INSTRUCTIONS FOR THE TASK:
Your answer should be every line below that includes the word "marker".

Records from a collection
========================================

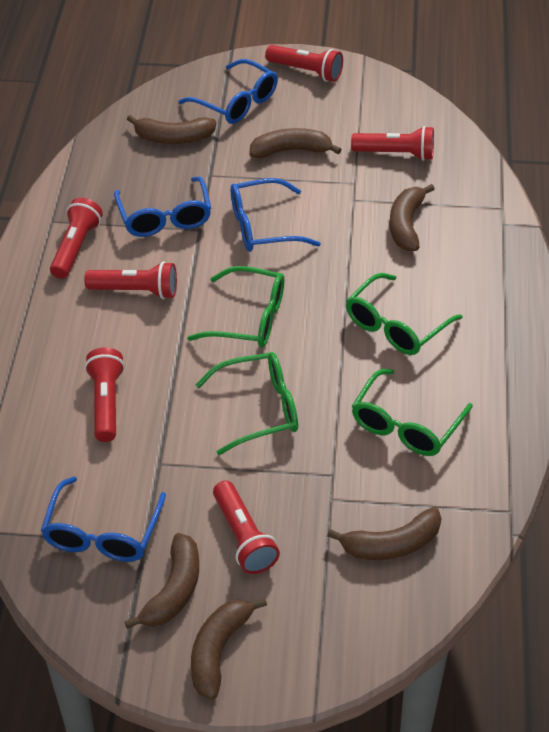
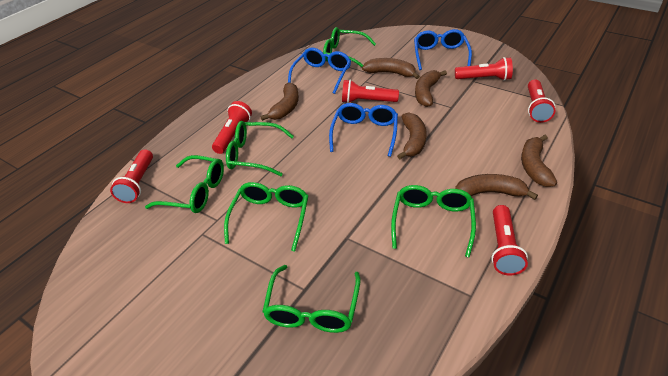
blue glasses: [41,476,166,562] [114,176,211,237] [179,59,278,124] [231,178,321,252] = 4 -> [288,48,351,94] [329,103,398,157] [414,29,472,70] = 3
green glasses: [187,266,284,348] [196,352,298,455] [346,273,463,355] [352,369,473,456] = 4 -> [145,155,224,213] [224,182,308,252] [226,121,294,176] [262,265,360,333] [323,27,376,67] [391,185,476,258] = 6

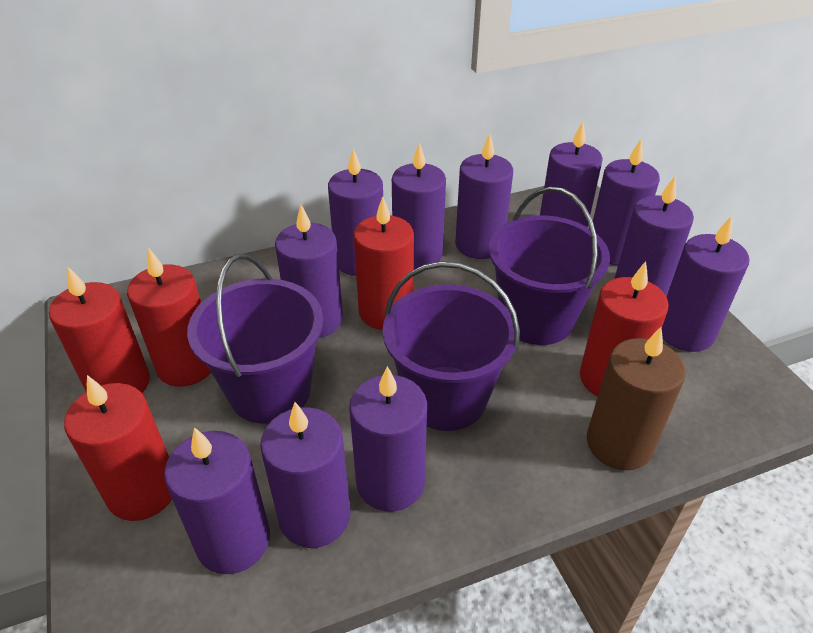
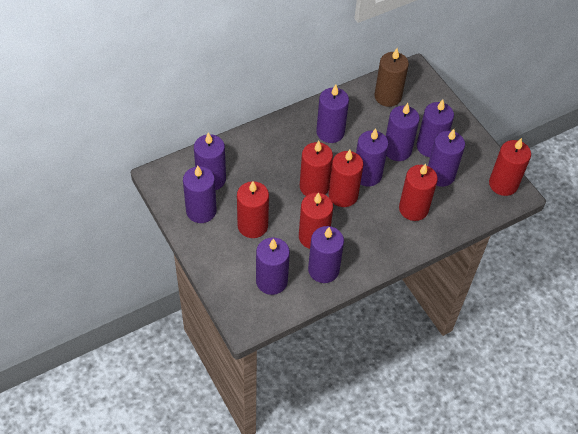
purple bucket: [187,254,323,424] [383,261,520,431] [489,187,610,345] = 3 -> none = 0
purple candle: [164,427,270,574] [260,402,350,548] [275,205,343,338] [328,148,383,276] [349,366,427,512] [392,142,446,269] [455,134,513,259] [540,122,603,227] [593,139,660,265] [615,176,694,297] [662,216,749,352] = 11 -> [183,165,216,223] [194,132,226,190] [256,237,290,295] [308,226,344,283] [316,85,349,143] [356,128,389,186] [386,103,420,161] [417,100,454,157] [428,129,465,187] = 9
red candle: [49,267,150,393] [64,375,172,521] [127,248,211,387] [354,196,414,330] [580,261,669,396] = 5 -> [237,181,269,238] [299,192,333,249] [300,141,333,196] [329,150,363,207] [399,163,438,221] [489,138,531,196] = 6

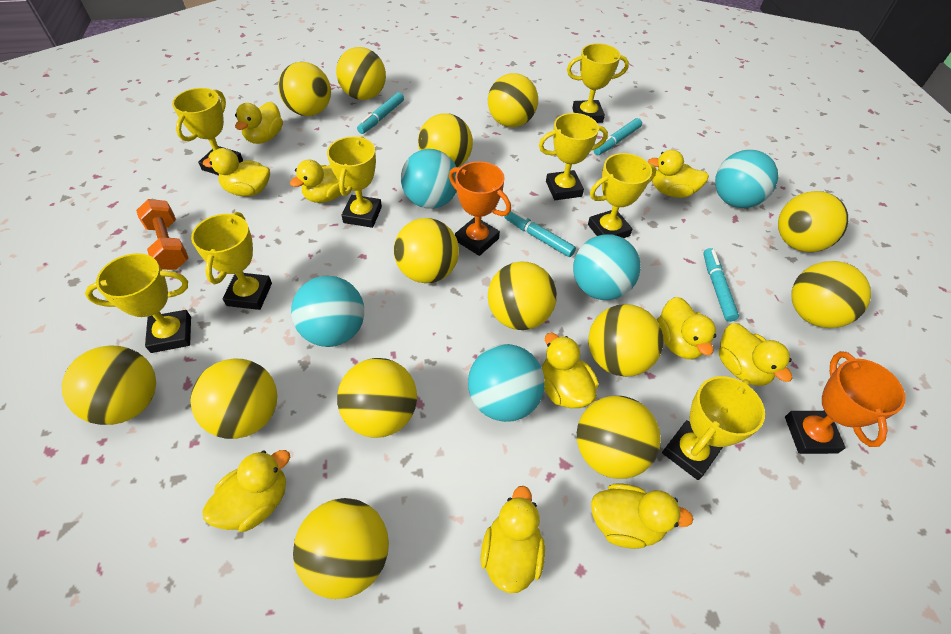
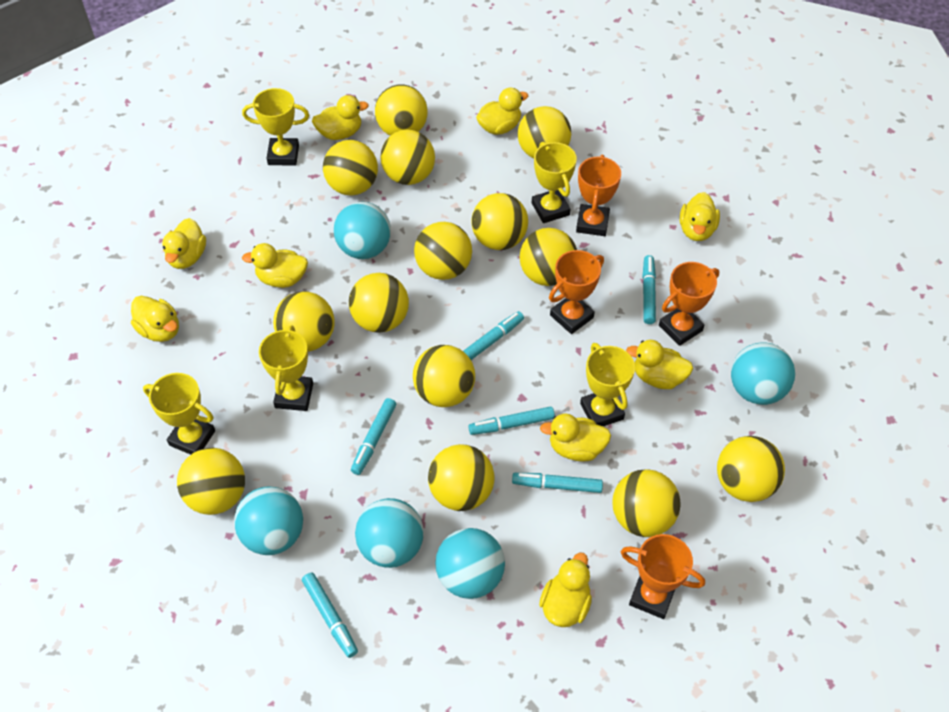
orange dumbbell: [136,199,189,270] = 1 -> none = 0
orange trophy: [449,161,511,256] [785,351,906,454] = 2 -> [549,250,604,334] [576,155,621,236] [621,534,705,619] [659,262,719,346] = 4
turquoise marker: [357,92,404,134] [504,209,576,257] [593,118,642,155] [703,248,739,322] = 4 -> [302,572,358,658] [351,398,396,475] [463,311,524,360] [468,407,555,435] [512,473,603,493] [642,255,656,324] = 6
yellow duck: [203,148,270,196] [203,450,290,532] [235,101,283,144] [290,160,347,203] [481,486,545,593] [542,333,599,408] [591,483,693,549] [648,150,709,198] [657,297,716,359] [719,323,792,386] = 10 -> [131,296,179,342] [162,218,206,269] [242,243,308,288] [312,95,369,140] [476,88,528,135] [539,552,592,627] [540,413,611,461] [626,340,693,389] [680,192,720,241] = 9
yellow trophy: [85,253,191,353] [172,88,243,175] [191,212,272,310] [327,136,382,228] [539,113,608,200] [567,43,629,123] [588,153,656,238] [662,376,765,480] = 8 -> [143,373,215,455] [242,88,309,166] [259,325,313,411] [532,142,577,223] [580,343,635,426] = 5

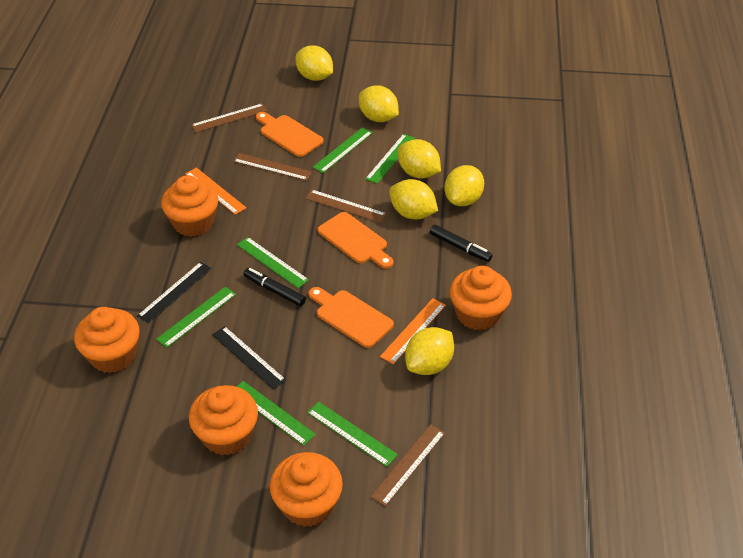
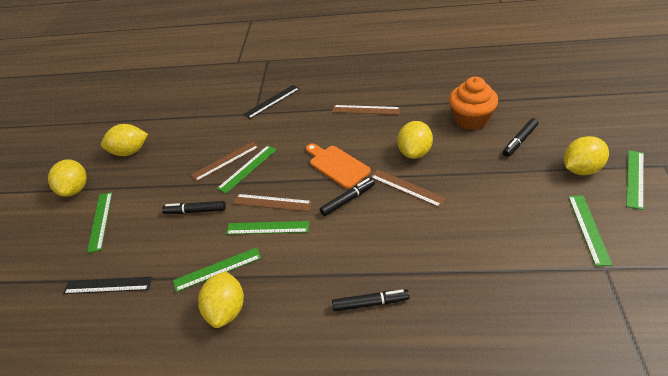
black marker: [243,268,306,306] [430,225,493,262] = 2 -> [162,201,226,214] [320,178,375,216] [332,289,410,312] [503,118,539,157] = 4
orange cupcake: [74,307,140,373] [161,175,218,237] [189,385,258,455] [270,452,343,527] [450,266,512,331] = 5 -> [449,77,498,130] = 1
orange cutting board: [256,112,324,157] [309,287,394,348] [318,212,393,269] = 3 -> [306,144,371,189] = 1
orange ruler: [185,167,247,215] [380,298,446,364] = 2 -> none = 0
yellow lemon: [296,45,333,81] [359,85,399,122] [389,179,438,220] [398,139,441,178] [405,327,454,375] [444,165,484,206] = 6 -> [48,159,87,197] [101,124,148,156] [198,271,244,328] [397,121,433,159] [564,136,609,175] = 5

========================================

WRITTEN ANSWER:
turquoise marker: [357,92,404,134] [504,209,576,257] [593,118,642,155] [703,248,739,322] = 4 -> [302,572,358,658] [351,398,396,475] [463,311,524,360] [468,407,555,435] [512,473,603,493] [642,255,656,324] = 6
black marker: [243,268,306,306] [430,225,493,262] = 2 -> [162,201,226,214] [320,178,375,216] [332,289,410,312] [503,118,539,157] = 4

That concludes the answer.